• _DATASET CONTENT_

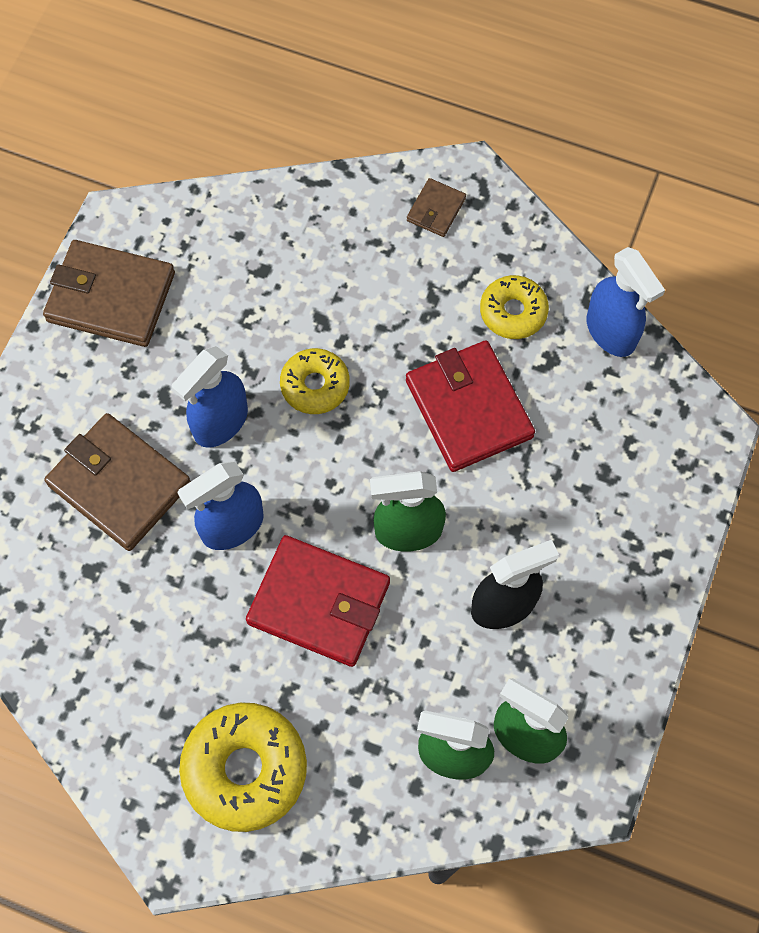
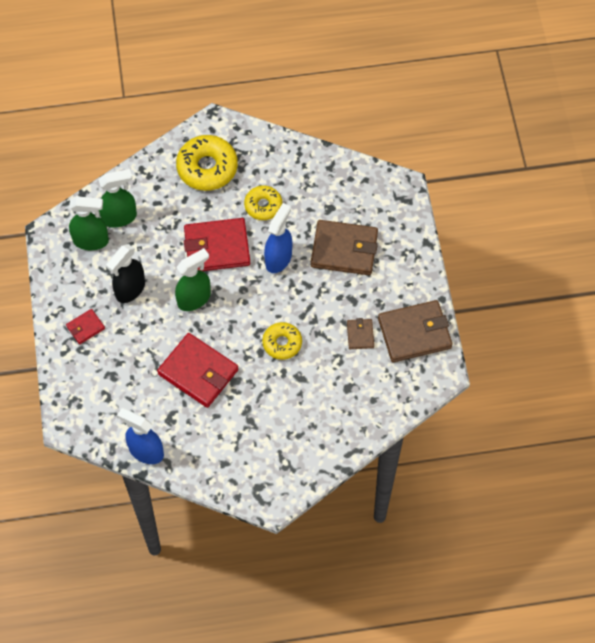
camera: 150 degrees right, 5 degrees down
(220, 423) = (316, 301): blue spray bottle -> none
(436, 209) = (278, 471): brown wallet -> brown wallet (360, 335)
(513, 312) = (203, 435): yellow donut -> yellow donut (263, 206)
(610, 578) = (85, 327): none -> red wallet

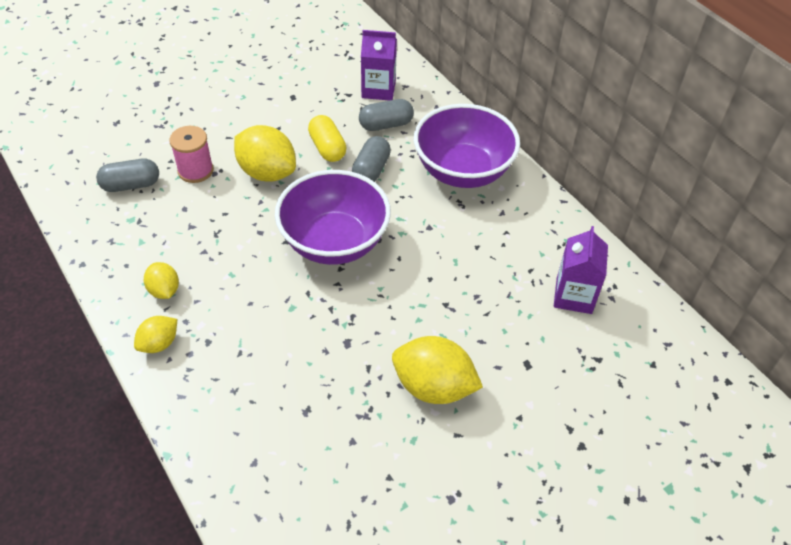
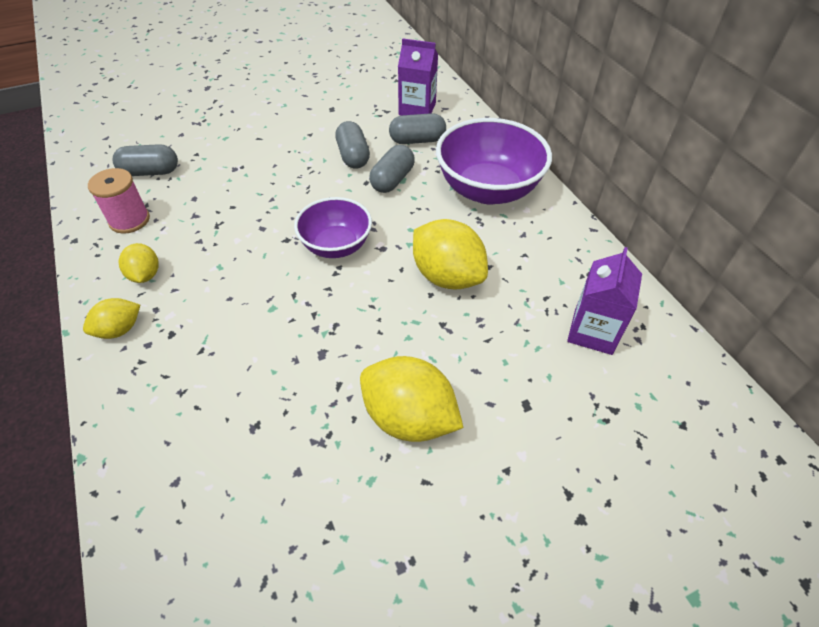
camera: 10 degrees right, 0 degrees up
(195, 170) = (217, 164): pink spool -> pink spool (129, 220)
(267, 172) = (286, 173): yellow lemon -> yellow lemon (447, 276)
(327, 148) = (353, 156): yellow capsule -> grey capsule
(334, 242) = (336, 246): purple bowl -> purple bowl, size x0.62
---
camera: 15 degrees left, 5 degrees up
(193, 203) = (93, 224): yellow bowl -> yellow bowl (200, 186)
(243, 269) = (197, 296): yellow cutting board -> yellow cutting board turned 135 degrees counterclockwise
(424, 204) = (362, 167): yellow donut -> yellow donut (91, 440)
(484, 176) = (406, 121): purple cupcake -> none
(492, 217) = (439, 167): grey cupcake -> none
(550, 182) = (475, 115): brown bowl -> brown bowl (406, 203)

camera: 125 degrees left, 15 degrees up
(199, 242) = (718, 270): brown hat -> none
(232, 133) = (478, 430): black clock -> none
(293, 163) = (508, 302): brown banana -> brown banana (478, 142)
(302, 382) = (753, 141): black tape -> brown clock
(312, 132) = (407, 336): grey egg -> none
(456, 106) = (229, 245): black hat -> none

• _WORK ITEM_
In the records above, find the line with "camera: 150 degrees right, 5 degrees down" and the line with "(195, 170) = (217, 164): pink"; please transcribe exactly those two lines and all lines between them, omitting any picture.

• _ANSWER TO THIS PROBLEM_
camera: 150 degrees right, 5 degrees down
(220, 423) = (316, 301): blue spray bottle -> none
(436, 209) = (278, 471): brown wallet -> brown wallet (360, 335)
(513, 312) = (203, 435): yellow donut -> yellow donut (263, 206)
(610, 578) = (85, 327): none -> red wallet

camera: 10 degrees right, 0 degrees up
(195, 170) = (217, 164): pink spool -> pink spool (129, 220)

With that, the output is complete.